§ Exercise input:

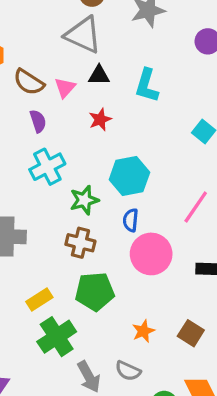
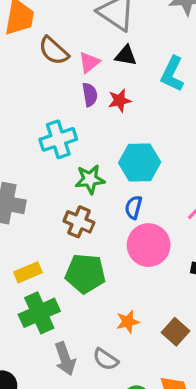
purple semicircle: (38, 121) -> (90, 95), moved

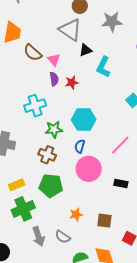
black triangle: (126, 56) -> (86, 50), moved, turned -32
pink triangle: (89, 62) -> (54, 60), turned -32
brown square: (175, 332) -> (104, 221), turned -35

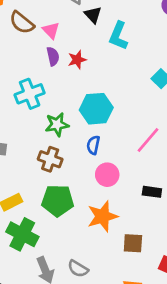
black triangle: (86, 50) -> (93, 15), turned -48
pink circle: (89, 169) -> (107, 175), size x0.7
green cross: (23, 209) -> (22, 234), turned -35
orange star: (76, 214) -> (102, 216), moved, size x1.6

§ Problem to work on:
Give the entries above again in full and exactly, but not the pictures.

§ Exercise result:
purple semicircle: (38, 121) -> (90, 95), moved

black triangle: (126, 56) -> (86, 50), moved, turned -32
pink triangle: (89, 62) -> (54, 60), turned -32
brown square: (175, 332) -> (104, 221), turned -35

black triangle: (86, 50) -> (93, 15), turned -48
pink circle: (89, 169) -> (107, 175), size x0.7
green cross: (23, 209) -> (22, 234), turned -35
orange star: (76, 214) -> (102, 216), moved, size x1.6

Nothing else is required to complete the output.